» **Exercise**
Please copy, word for word, the line holding "pink eraser: 1 -> 3" and each line that follows it through the end of the entries, omitting any pictures.

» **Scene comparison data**
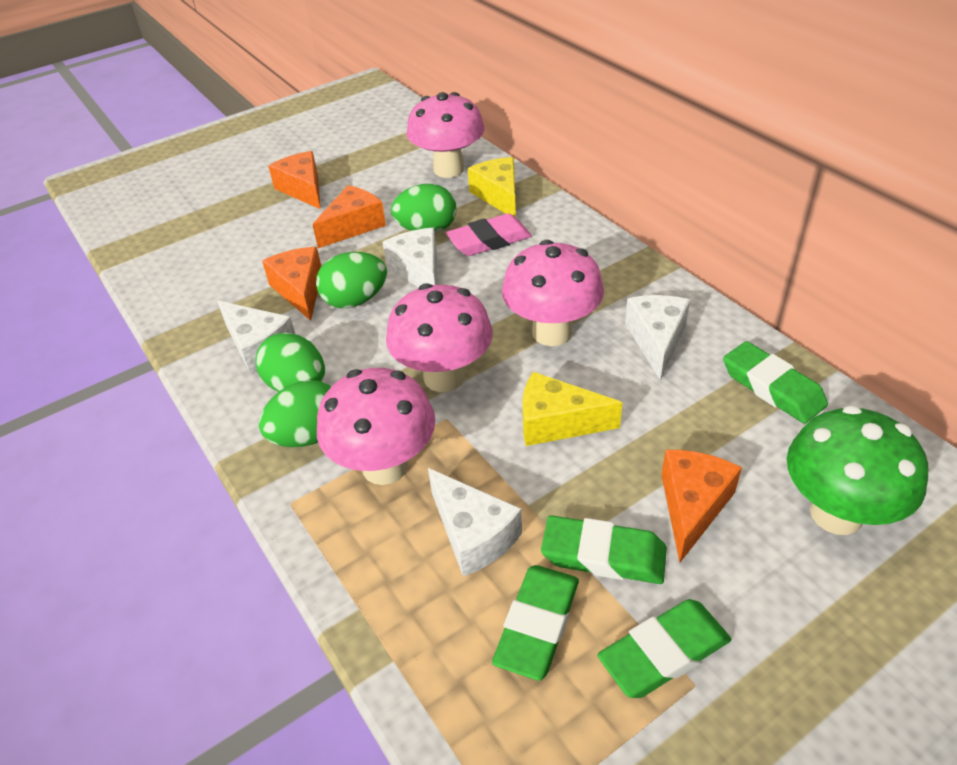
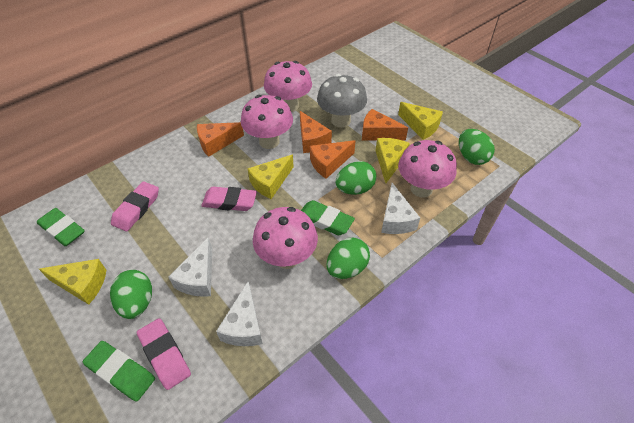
green eraser: 4 -> 3
green mushroom: 1 -> 0
grey mushroom: 0 -> 1
pink eraser: 1 -> 3
white cheese: 4 -> 3
yellow cheese: 2 -> 4

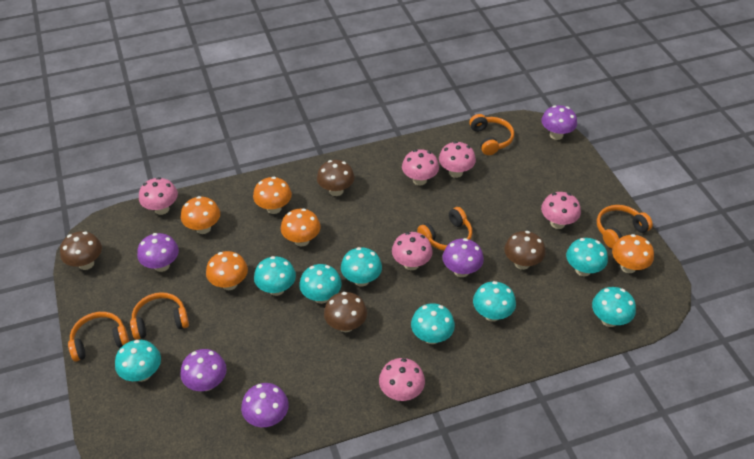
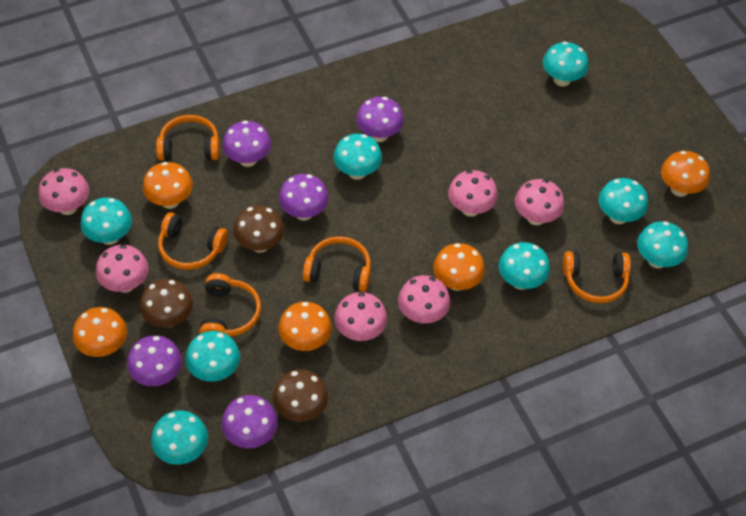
brown mushroom: 4 -> 3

» **Final answer**
pink eraser: 1 -> 3
white cheese: 4 -> 3
yellow cheese: 2 -> 4

brown mushroom: 4 -> 3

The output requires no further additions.